**Instructions for the task**
Restate word for word each line from the one containing "RADIO3 pin CE: 9 -> 6" through the end of the material, and nothing more. Drop every picture.
>>>>
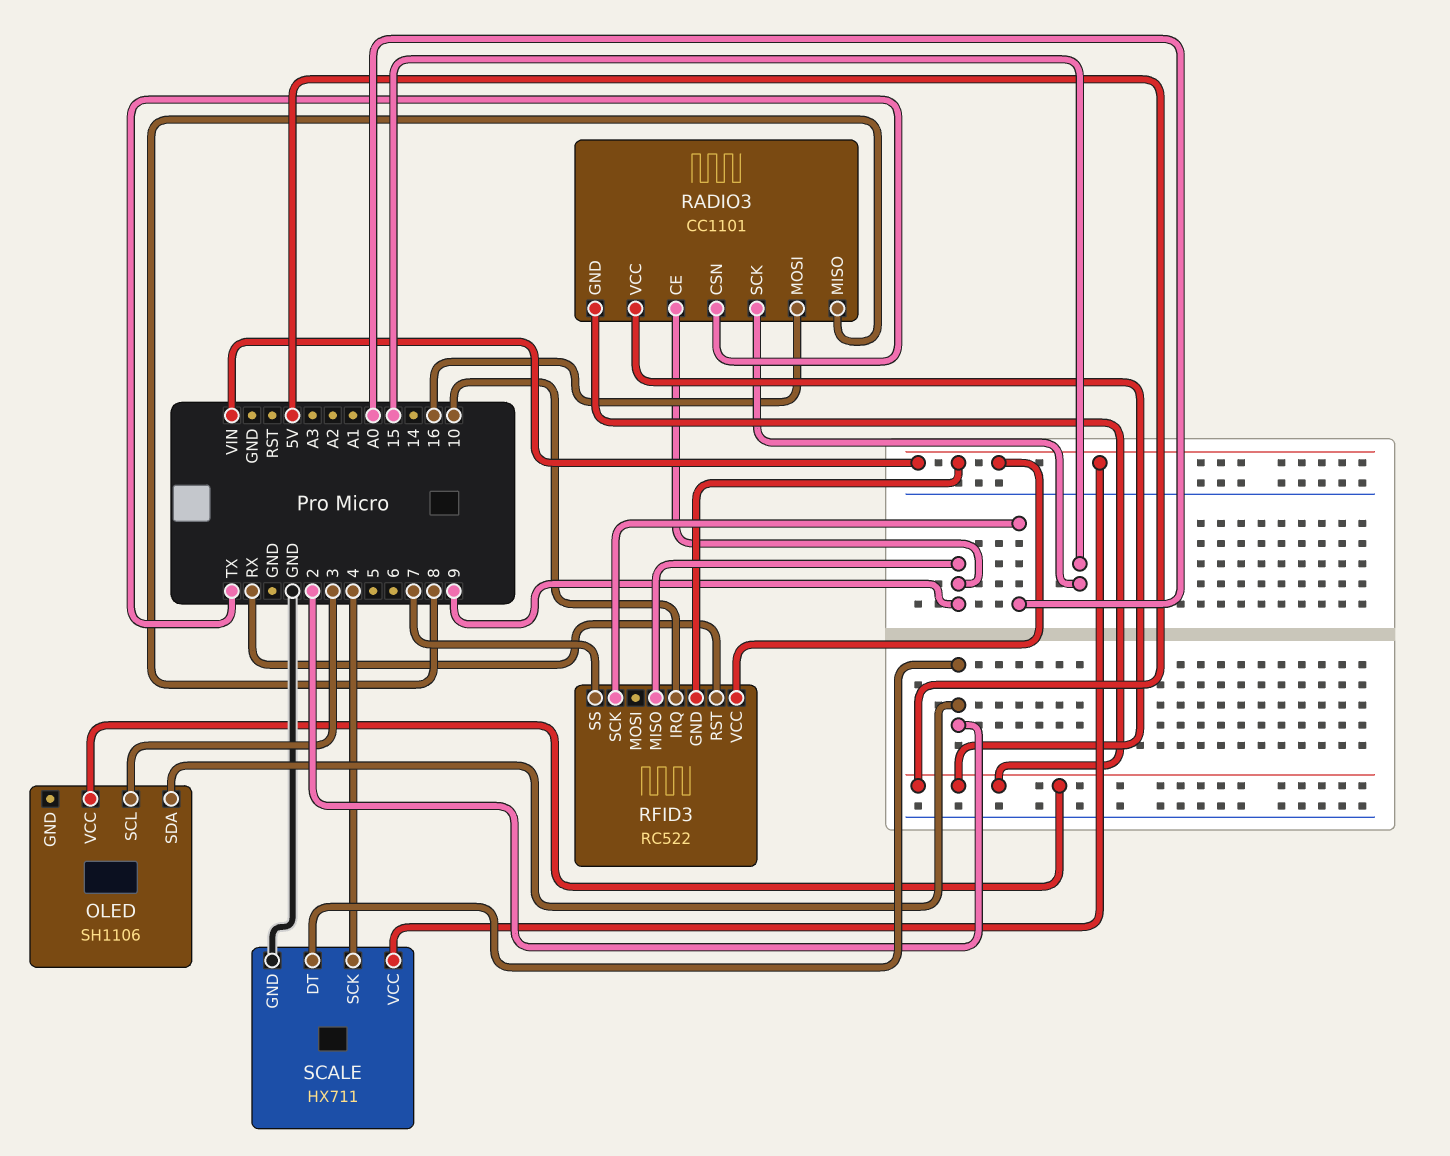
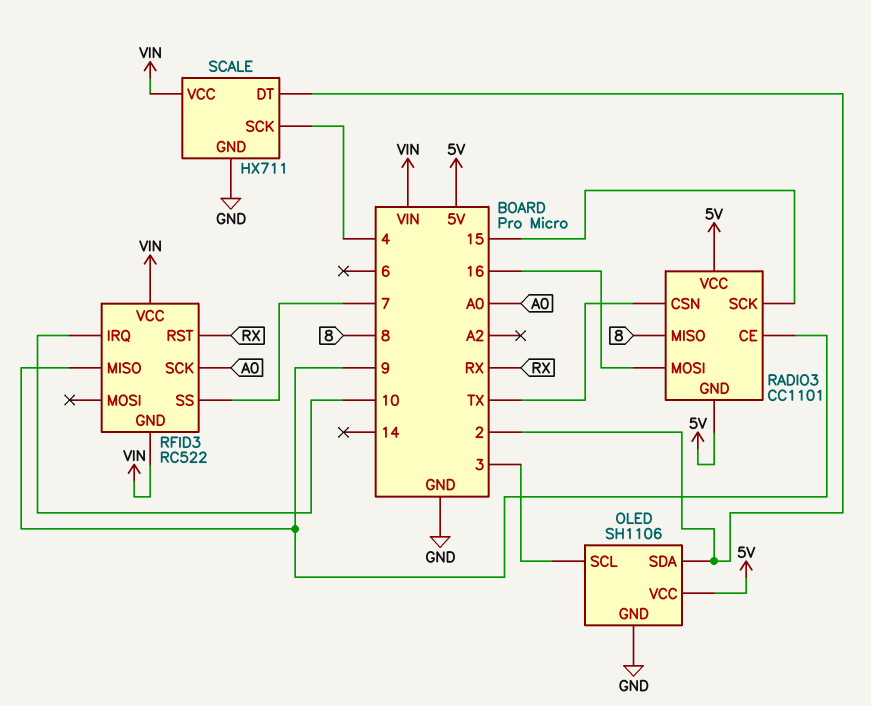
OLED pin GND: none -> GND

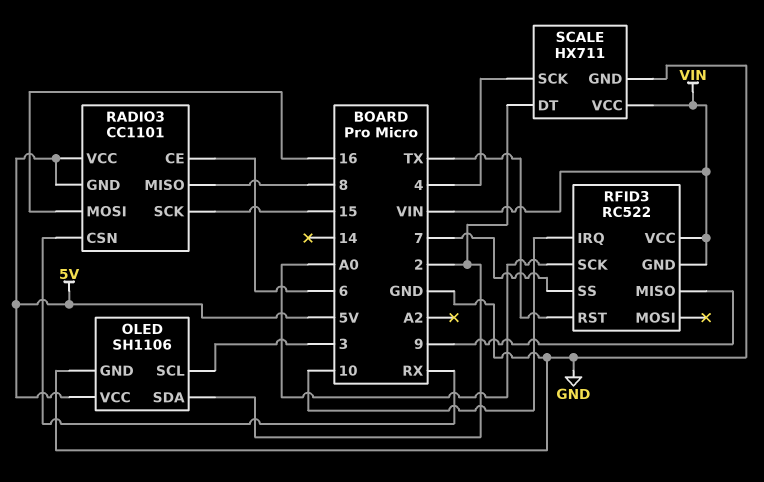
RADIO3 pin CE: 9 -> 6
RADIO3 pin CSN: TX -> RX
RFID3 pin RST: RX -> TX

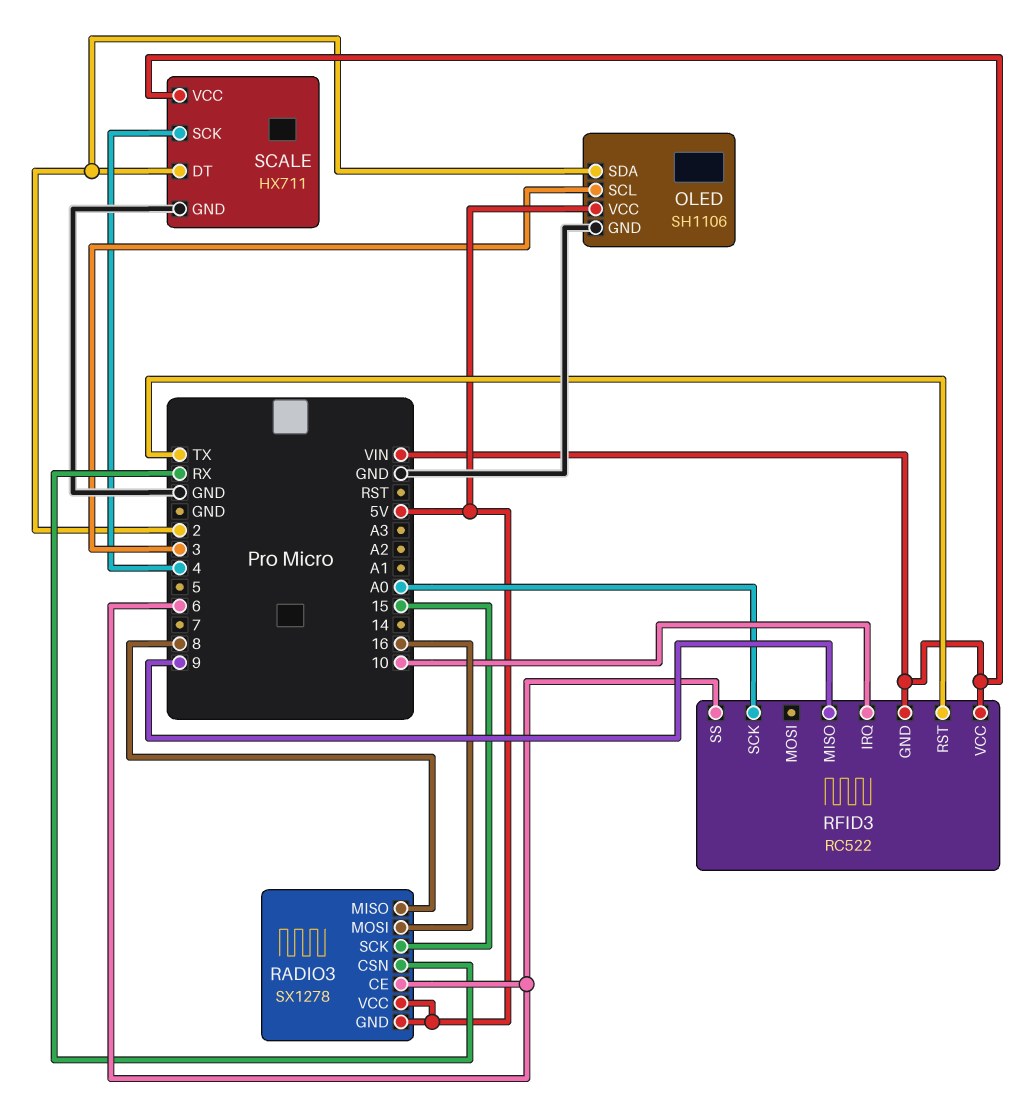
RADIO3: CC1101 -> SX1278
RFID3 pin SS: 7 -> 6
<<<<
**Result of this exercise**
RADIO3 pin CE: 9 -> 6
RADIO3 pin CSN: TX -> RX
RFID3 pin RST: RX -> TX

RADIO3: CC1101 -> SX1278
RFID3 pin SS: 7 -> 6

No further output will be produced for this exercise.